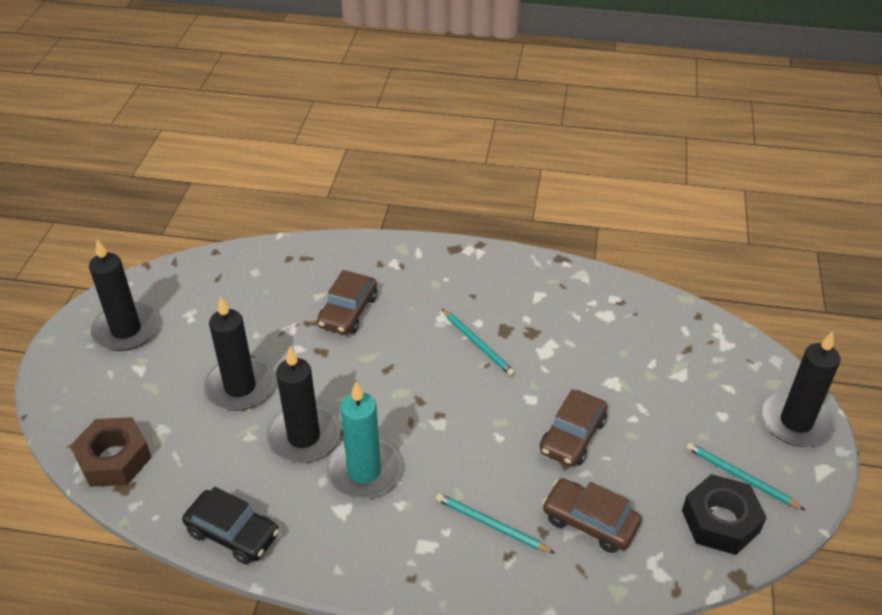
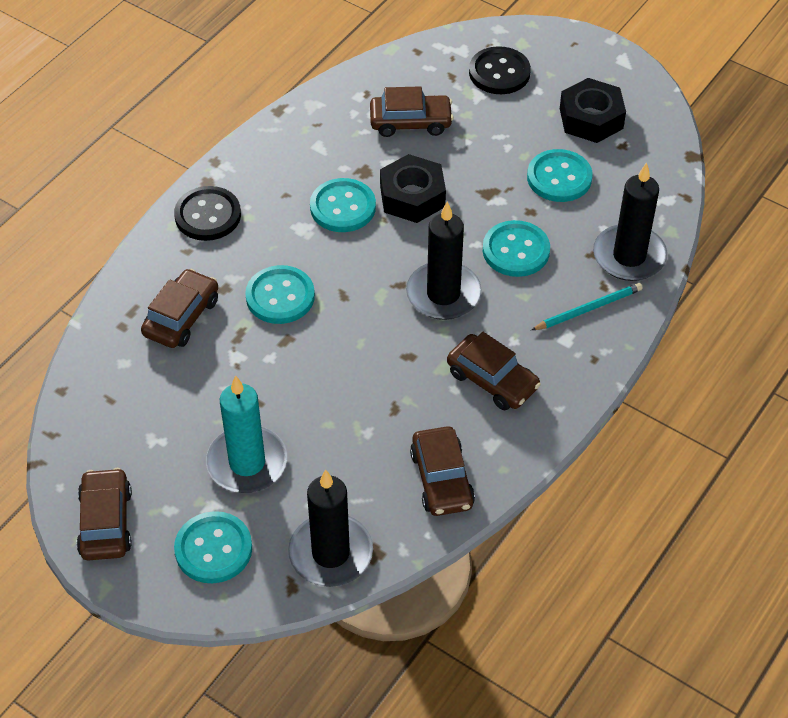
black button: 0 -> 2
black candle: 4 -> 3
black car: 1 -> 0
black nut: 1 -> 2
brown car: 3 -> 5
brown nut: 1 -> 0
turquoise button: 0 -> 5
turquoise pencil: 3 -> 1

### Assignment
Give all the records again, exactly, without images.

### Written response
black button: 0 -> 2
black candle: 4 -> 3
black car: 1 -> 0
black nut: 1 -> 2
brown car: 3 -> 5
brown nut: 1 -> 0
turquoise button: 0 -> 5
turquoise pencil: 3 -> 1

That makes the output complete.